Stated goal:
Copy these lines exactly and nothing else: from the line holding "Where is stroma?" to the line holding "Look at this", both lines included.

[Collected data]
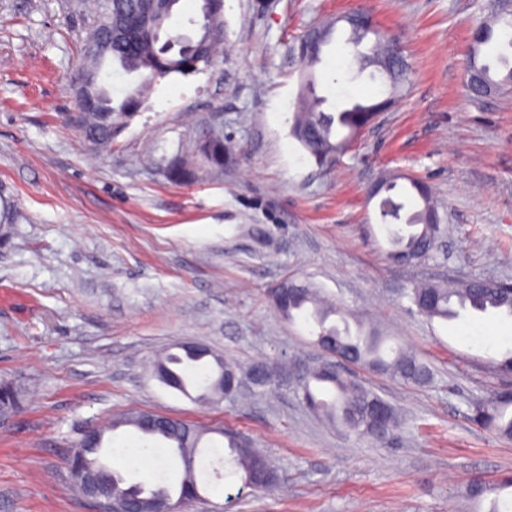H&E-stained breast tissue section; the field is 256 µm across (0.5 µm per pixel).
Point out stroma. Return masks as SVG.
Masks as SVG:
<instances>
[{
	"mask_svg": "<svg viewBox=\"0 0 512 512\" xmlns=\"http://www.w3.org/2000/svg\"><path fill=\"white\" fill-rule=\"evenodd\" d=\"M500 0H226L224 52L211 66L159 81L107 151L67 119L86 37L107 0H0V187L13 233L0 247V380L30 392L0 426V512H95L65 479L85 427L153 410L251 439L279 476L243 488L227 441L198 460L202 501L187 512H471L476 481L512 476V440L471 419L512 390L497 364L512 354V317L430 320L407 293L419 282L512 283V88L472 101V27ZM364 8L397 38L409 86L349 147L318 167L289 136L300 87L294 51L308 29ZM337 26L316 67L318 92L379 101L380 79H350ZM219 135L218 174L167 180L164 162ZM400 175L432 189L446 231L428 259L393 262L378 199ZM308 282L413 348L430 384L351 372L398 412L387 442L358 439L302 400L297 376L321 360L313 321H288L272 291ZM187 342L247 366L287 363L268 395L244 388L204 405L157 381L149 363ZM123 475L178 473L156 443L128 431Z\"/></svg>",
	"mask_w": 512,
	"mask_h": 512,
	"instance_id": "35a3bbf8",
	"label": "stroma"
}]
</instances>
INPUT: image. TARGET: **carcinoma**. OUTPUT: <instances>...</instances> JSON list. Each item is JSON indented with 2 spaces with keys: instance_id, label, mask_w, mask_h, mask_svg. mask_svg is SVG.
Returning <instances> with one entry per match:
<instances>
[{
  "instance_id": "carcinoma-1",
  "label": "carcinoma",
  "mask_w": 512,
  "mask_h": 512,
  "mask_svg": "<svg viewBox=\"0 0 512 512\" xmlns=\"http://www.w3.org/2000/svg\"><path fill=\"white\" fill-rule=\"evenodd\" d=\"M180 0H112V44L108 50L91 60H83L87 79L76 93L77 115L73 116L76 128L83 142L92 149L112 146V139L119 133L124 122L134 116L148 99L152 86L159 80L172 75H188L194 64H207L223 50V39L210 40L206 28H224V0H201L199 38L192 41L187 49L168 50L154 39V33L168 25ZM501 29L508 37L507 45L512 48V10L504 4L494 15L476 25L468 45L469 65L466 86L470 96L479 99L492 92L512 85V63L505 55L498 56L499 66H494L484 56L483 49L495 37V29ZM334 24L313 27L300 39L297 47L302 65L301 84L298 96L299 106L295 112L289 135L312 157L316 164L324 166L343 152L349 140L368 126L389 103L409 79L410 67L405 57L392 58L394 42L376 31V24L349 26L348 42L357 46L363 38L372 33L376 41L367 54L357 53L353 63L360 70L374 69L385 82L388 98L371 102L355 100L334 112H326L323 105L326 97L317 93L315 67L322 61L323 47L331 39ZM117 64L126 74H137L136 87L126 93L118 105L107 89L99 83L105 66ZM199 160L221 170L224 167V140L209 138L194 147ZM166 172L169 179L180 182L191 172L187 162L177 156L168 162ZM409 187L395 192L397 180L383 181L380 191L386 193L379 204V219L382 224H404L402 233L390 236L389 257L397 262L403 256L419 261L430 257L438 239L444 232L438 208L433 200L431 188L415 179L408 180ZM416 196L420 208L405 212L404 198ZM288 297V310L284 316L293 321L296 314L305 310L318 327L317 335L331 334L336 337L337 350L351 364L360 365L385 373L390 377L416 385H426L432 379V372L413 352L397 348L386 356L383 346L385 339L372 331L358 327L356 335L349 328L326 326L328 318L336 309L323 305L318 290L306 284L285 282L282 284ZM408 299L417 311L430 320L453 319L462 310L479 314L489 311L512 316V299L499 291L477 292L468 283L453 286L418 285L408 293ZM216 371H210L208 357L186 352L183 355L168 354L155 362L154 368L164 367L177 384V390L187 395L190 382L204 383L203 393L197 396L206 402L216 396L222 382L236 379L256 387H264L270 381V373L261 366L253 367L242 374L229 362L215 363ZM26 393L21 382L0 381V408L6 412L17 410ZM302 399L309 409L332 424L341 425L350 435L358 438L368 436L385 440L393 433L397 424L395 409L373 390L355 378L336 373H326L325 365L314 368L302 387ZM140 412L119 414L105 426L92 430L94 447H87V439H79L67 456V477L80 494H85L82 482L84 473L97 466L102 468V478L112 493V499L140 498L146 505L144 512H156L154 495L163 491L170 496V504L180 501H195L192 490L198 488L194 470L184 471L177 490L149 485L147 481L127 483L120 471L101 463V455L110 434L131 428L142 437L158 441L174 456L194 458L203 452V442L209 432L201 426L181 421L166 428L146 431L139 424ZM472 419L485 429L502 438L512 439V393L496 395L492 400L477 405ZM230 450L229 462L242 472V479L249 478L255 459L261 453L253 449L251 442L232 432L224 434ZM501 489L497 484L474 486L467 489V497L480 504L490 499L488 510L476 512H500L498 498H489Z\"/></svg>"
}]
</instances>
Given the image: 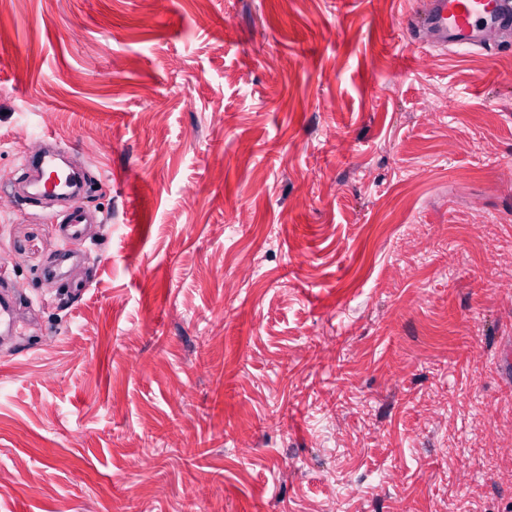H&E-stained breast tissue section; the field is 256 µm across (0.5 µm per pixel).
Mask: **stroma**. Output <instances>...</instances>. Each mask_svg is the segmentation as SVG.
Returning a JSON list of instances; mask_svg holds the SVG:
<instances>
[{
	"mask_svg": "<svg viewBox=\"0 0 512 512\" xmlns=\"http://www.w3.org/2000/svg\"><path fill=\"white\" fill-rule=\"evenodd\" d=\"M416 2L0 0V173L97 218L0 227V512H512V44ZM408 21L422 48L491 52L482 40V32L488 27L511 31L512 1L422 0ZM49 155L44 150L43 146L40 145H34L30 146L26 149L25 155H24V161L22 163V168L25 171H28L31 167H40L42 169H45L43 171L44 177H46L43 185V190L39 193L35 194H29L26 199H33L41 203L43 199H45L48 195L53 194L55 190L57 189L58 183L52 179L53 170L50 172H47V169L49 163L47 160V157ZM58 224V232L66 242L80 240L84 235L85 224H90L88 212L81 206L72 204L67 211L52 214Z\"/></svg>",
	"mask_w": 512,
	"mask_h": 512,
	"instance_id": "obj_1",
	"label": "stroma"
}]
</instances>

--

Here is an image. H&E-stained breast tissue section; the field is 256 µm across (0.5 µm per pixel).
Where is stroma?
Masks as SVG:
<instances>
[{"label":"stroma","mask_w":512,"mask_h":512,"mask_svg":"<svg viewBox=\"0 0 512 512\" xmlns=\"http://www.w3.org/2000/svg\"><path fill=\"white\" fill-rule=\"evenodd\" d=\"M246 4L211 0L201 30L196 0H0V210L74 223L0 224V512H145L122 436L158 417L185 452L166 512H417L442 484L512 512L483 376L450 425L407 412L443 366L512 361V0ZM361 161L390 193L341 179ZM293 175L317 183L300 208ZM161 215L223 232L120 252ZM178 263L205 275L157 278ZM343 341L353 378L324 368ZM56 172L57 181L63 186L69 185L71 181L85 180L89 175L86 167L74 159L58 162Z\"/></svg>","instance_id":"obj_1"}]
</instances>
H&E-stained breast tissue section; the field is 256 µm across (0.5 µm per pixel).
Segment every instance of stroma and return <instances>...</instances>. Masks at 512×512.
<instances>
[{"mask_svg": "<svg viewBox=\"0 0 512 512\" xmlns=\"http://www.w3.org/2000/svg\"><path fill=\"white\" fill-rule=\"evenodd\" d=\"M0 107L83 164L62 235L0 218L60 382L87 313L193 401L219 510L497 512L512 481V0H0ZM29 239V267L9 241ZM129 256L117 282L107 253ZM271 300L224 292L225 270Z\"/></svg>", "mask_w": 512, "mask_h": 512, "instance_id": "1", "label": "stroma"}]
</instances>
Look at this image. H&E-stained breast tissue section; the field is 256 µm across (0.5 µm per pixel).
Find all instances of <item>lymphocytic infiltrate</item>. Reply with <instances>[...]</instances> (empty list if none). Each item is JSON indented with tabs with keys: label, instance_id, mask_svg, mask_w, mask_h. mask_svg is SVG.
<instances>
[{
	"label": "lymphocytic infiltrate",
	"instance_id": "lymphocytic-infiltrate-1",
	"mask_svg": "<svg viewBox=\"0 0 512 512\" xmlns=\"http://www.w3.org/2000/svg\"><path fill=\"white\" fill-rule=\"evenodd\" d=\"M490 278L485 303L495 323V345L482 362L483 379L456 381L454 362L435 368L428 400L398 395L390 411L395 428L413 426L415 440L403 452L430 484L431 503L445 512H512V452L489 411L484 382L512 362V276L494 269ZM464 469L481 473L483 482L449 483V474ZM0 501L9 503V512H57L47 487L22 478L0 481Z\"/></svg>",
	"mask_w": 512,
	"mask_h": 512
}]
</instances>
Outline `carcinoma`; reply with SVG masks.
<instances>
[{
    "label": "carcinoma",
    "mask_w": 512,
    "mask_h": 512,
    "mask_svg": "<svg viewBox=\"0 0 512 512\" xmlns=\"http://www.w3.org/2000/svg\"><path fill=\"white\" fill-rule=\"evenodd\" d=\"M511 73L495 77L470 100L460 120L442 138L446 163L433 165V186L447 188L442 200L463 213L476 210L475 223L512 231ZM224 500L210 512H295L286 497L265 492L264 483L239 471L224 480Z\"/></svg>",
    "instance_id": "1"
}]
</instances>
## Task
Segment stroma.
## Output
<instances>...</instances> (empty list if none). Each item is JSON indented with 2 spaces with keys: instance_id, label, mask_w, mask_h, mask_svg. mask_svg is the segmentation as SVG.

Task result:
Where is stroma?
Masks as SVG:
<instances>
[{"label":"stroma","mask_w":512,"mask_h":512,"mask_svg":"<svg viewBox=\"0 0 512 512\" xmlns=\"http://www.w3.org/2000/svg\"><path fill=\"white\" fill-rule=\"evenodd\" d=\"M246 4L211 0L201 30L196 0H0V210L74 223L0 224V512H145L122 436L158 417L185 452L166 512H417L442 484L512 512L483 376L450 425L407 412L443 366L512 361V0ZM361 161L390 193L341 179ZM293 175L317 183L300 208ZM161 215L223 232L120 252ZM178 263L205 275L157 278ZM343 341L353 378L324 368ZM56 172L57 181L63 186L69 185L71 181L85 180L89 175L86 167L74 159L58 162Z\"/></svg>","instance_id":"obj_1"}]
</instances>
H&E-stained breast tissue section; the field is 256 µm across (0.5 µm per pixel).
Segment every instance of stroma and return <instances>...</instances>. Masks at 512×512.
<instances>
[{"mask_svg": "<svg viewBox=\"0 0 512 512\" xmlns=\"http://www.w3.org/2000/svg\"><path fill=\"white\" fill-rule=\"evenodd\" d=\"M0 107L83 164L62 235L0 218L60 382L87 313L193 401L219 510L497 512L512 481V0H0ZM29 239V267L9 241ZM129 256L117 282L107 253ZM271 300L224 292L225 270Z\"/></svg>", "mask_w": 512, "mask_h": 512, "instance_id": "1", "label": "stroma"}]
</instances>
Look at this image. H&E-stained breast tissue section; the field is 256 µm across (0.5 µm per pixel).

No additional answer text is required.